▶ **BRIEF**
The answer is every line of the records that holds the word "yellow", copied in full.

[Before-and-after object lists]

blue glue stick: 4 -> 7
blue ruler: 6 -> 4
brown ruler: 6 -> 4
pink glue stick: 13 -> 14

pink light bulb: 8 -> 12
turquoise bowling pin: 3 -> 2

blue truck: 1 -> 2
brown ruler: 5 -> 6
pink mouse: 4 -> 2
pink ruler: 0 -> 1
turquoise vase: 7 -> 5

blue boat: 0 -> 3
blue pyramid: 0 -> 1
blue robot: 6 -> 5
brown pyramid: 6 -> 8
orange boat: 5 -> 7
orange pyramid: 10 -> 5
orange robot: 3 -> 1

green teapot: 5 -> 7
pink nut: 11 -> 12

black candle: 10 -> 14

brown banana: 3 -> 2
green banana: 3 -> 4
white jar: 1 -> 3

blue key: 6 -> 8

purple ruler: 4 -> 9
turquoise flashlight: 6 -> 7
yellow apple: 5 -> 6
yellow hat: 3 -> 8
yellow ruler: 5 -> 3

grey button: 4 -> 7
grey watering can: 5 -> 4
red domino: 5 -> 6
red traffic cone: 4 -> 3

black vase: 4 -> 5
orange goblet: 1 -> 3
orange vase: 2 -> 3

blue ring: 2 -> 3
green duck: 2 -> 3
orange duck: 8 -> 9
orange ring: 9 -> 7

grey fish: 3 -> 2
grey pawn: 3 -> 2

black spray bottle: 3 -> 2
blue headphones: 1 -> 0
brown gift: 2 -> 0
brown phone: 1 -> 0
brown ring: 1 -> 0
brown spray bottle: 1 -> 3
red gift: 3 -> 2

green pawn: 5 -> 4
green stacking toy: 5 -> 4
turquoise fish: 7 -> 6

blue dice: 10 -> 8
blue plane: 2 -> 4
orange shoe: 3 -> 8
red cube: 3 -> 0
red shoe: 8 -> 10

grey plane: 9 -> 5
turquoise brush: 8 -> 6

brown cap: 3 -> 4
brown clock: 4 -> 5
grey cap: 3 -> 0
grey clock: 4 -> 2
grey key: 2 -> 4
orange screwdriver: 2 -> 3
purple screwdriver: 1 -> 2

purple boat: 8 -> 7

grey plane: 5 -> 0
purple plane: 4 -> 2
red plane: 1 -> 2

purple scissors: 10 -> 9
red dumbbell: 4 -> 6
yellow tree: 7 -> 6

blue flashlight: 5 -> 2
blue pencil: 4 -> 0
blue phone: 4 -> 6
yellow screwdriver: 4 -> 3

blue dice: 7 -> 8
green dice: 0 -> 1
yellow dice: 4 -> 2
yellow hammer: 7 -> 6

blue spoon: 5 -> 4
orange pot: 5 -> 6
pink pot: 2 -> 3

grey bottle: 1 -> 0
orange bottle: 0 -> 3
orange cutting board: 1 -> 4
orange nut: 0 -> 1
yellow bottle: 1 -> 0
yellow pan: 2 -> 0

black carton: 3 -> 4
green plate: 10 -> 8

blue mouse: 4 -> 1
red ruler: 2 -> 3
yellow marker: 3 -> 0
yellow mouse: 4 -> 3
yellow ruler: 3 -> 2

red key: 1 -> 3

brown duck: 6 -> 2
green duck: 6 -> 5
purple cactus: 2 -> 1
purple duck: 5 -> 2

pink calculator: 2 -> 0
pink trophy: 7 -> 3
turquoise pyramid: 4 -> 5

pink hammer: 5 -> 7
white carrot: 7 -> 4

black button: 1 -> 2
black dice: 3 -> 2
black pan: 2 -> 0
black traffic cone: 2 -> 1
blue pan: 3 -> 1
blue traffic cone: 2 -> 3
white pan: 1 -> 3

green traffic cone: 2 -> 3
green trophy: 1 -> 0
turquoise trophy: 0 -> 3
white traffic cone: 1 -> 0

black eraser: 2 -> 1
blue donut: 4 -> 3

▶ **REPLY TO THE EXERCISE**
yellow apple: 5 -> 6
yellow hat: 3 -> 8
yellow ruler: 5 -> 3
yellow tree: 7 -> 6
yellow screwdriver: 4 -> 3
yellow dice: 4 -> 2
yellow hammer: 7 -> 6
yellow bottle: 1 -> 0
yellow pan: 2 -> 0
yellow marker: 3 -> 0
yellow mouse: 4 -> 3
yellow ruler: 3 -> 2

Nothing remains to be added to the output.